[[ Dataset, beginning ]]

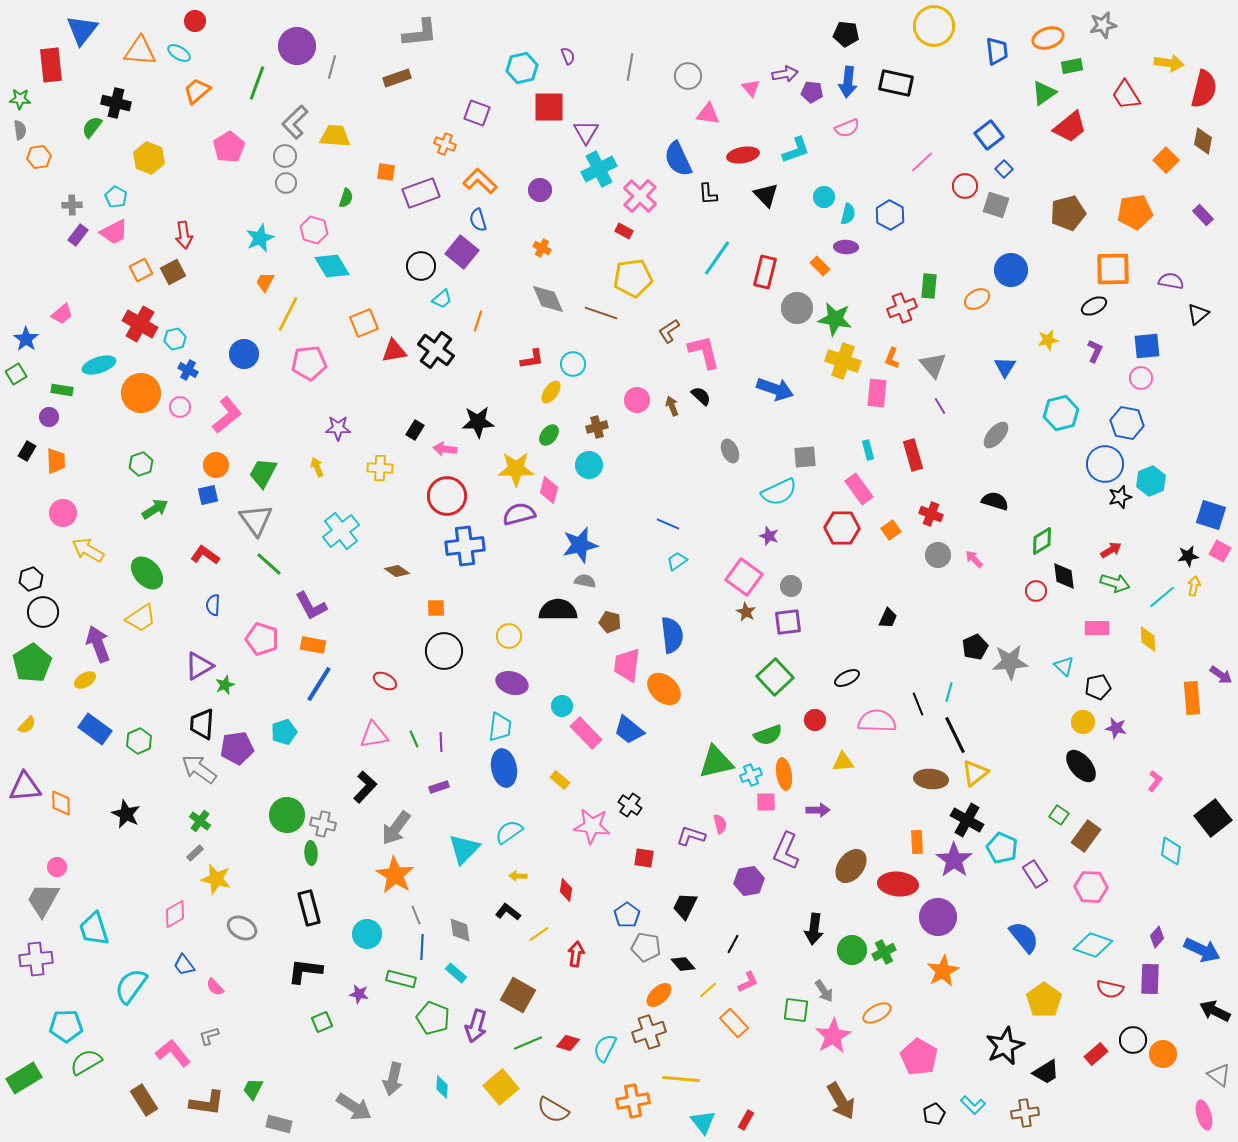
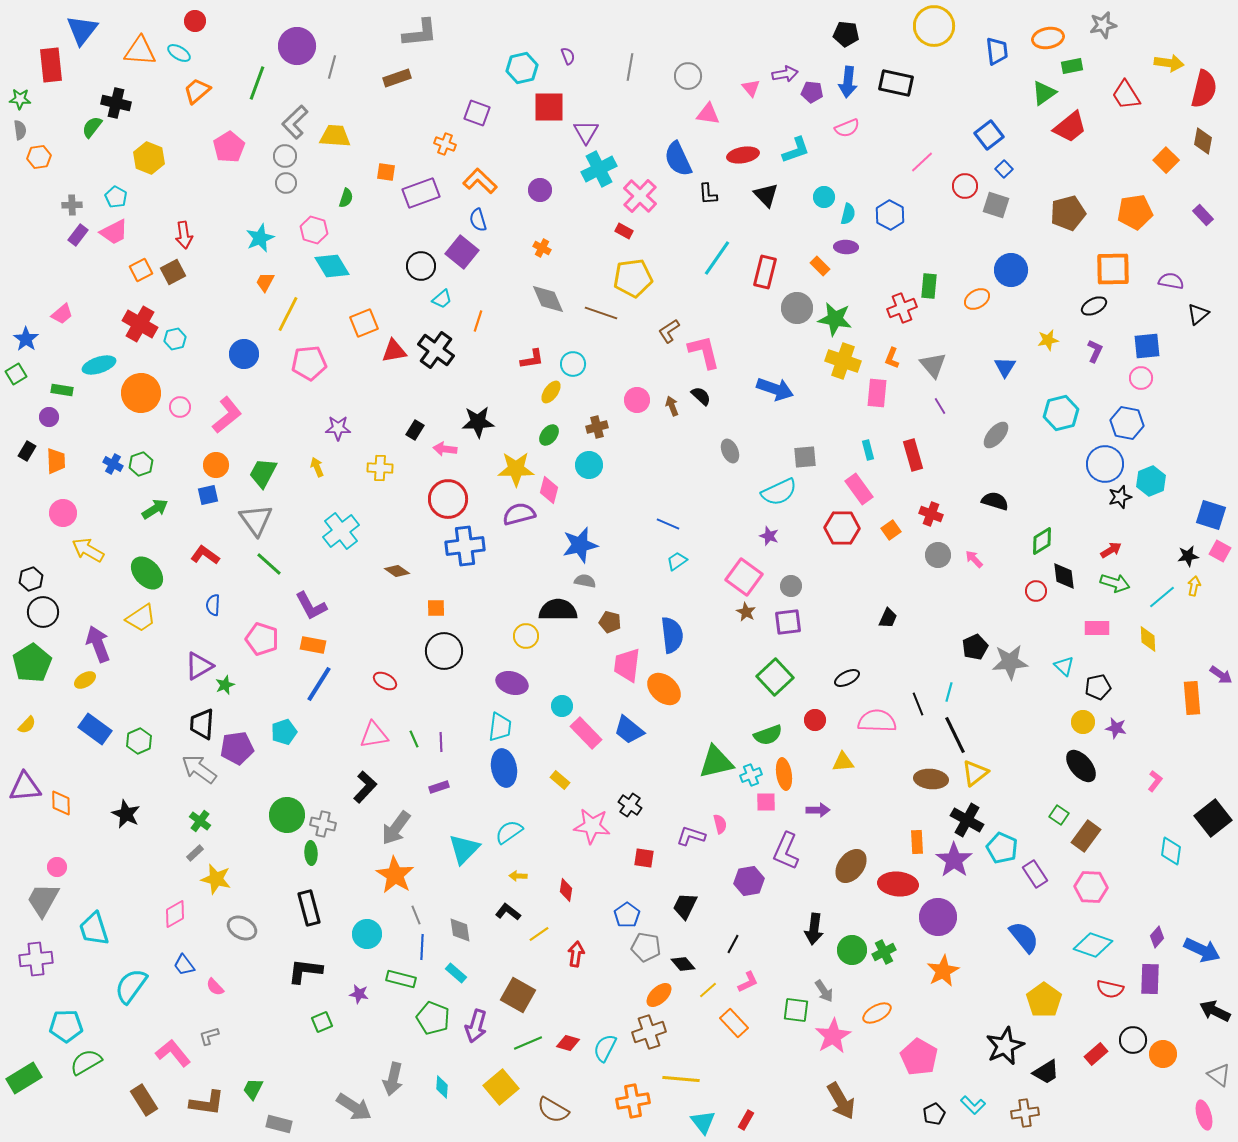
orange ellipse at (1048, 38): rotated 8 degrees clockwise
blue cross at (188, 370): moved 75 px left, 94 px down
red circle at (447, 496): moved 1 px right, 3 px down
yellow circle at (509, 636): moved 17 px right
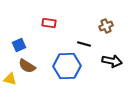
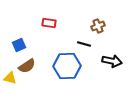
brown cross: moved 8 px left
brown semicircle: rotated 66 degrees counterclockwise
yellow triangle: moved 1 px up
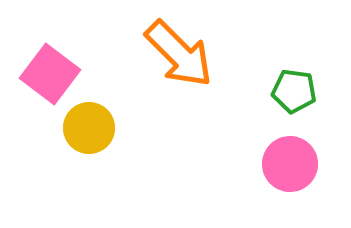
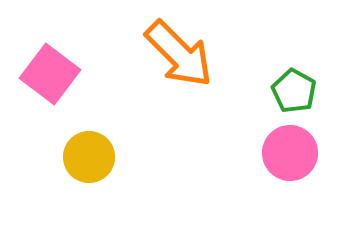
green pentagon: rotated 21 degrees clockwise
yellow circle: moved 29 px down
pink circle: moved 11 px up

[[ Dataset, end ]]
[[ Dataset, beginning ]]

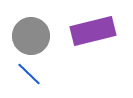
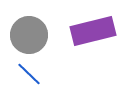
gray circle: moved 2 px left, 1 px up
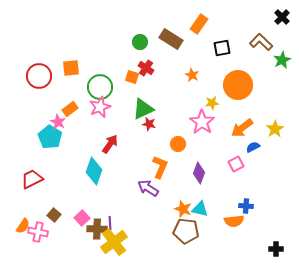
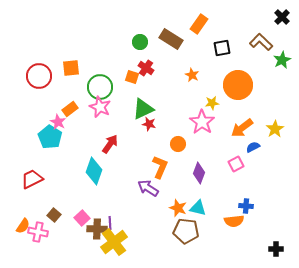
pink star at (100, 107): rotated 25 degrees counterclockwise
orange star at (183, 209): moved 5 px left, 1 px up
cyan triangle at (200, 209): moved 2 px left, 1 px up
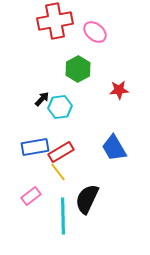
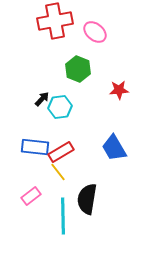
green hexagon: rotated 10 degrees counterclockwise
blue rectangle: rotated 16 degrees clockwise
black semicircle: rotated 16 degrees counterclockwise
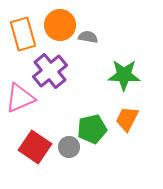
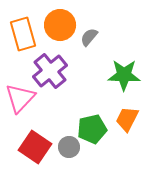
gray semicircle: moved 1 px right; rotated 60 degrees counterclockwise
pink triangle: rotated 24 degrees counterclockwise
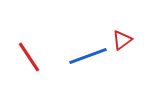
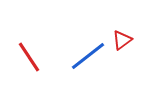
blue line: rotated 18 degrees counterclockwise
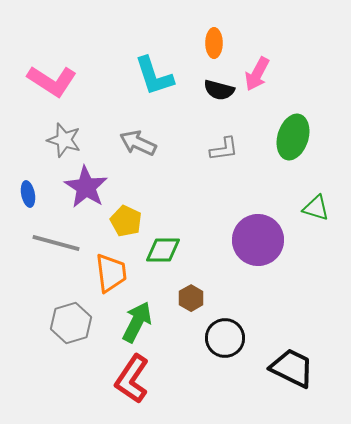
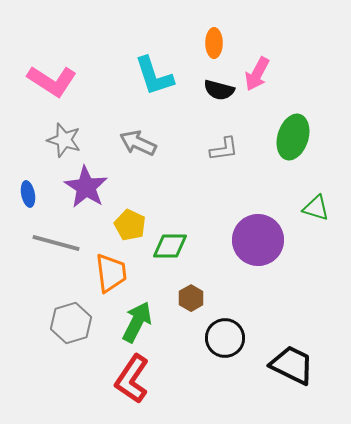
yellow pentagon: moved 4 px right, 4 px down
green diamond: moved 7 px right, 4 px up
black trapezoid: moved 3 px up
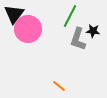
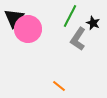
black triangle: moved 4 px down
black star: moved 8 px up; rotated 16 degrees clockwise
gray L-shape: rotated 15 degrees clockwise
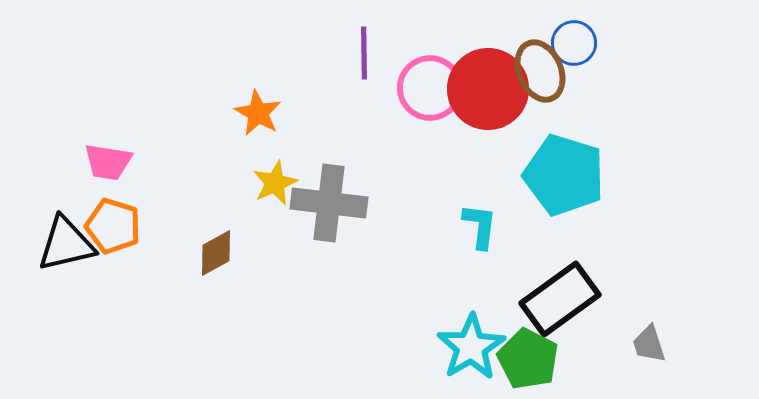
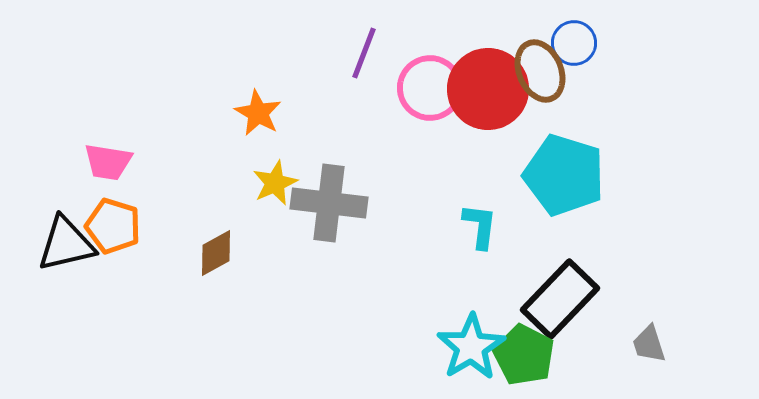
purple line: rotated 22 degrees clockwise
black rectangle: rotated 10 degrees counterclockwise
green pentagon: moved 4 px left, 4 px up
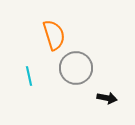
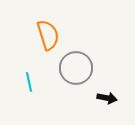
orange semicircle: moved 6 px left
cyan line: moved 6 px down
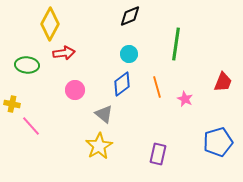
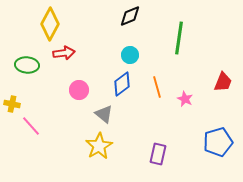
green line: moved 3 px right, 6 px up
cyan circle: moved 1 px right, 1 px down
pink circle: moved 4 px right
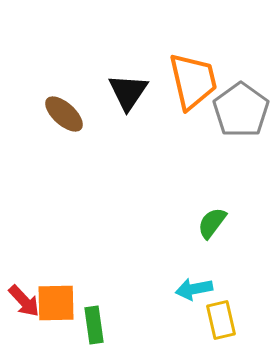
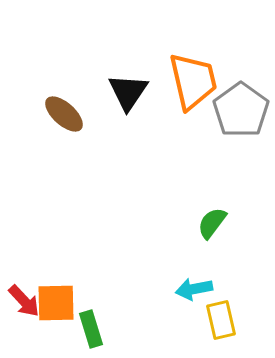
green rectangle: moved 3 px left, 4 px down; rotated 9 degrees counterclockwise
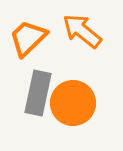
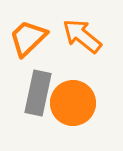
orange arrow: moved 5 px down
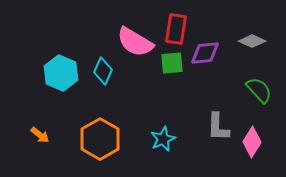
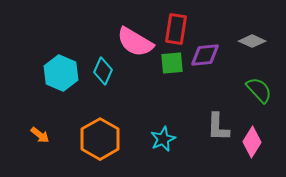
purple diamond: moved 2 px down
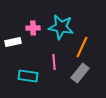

[[ Dataset, end ]]

Task to carry out –
Your copy should hold the lines from the one with "orange ellipse at" up to and including the one with "pink circle: moved 11 px up", exactly as in the data above, and no pictures.

Written solution –
orange ellipse at (1048, 38): rotated 8 degrees clockwise
blue cross at (188, 370): moved 75 px left, 94 px down
red circle at (447, 496): moved 1 px right, 3 px down
yellow circle at (509, 636): moved 17 px right
brown cross: moved 8 px left
brown semicircle: rotated 66 degrees counterclockwise
yellow triangle: moved 1 px up
green pentagon: rotated 21 degrees clockwise
yellow circle: moved 29 px down
pink circle: moved 11 px up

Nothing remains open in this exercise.